TASK INSTRUCTIONS | Whenever a line in the listing contains "size", copy that line.

INPUT FOR THIS TASK |
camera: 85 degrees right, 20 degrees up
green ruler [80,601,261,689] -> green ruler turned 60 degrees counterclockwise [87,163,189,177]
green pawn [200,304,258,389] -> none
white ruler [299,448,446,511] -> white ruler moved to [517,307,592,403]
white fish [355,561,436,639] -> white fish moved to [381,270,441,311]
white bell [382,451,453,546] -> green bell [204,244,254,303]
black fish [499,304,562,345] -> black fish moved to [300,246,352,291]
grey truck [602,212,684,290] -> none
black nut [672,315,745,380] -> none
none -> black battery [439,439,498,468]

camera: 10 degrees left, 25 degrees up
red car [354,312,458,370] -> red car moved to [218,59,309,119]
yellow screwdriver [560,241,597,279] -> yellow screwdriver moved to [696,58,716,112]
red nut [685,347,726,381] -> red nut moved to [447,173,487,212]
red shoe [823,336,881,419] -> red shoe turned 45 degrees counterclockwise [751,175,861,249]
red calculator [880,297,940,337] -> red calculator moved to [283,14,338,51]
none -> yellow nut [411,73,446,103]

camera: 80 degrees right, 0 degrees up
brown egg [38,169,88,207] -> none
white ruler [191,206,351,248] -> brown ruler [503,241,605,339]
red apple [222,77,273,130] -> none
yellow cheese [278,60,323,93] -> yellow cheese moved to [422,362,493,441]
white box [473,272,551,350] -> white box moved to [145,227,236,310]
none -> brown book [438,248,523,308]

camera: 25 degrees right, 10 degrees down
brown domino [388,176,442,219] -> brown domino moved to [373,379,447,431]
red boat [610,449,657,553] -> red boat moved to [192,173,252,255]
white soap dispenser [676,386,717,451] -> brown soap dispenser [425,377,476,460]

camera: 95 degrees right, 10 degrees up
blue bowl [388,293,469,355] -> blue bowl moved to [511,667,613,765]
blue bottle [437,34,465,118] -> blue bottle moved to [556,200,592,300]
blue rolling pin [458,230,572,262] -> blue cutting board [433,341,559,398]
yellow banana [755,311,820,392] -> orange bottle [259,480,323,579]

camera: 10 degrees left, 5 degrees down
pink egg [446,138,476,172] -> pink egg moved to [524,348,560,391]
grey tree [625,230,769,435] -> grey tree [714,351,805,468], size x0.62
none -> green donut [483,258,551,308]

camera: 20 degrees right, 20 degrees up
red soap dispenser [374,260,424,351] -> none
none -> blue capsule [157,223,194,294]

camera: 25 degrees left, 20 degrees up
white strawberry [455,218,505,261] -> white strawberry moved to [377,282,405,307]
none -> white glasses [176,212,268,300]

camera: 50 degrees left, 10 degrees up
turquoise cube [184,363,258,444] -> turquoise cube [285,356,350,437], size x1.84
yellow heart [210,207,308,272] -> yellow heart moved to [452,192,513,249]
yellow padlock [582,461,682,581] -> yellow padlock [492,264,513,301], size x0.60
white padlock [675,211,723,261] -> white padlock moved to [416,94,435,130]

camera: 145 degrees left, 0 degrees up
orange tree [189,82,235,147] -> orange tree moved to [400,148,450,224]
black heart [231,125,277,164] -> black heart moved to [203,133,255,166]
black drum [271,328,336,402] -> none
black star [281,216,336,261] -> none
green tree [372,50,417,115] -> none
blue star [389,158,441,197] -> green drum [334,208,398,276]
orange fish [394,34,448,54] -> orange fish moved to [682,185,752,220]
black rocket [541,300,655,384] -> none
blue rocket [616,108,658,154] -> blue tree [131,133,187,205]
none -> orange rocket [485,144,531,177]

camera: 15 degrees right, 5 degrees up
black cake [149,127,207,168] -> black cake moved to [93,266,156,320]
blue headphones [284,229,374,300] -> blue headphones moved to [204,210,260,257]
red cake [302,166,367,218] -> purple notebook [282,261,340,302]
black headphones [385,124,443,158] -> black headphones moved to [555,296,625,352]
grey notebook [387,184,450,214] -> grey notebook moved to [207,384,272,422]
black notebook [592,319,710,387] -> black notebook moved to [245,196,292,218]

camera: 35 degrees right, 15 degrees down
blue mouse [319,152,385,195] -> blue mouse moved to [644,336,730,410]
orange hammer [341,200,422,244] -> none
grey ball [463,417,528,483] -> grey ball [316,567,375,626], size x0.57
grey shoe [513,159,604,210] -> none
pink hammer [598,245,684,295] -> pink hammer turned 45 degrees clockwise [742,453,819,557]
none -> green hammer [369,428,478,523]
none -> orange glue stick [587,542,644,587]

TASK ANSWER |
grey tree [625,230,769,435] -> grey tree [714,351,805,468], size x0.62
turquoise cube [184,363,258,444] -> turquoise cube [285,356,350,437], size x1.84
yellow padlock [582,461,682,581] -> yellow padlock [492,264,513,301], size x0.60
grey ball [463,417,528,483] -> grey ball [316,567,375,626], size x0.57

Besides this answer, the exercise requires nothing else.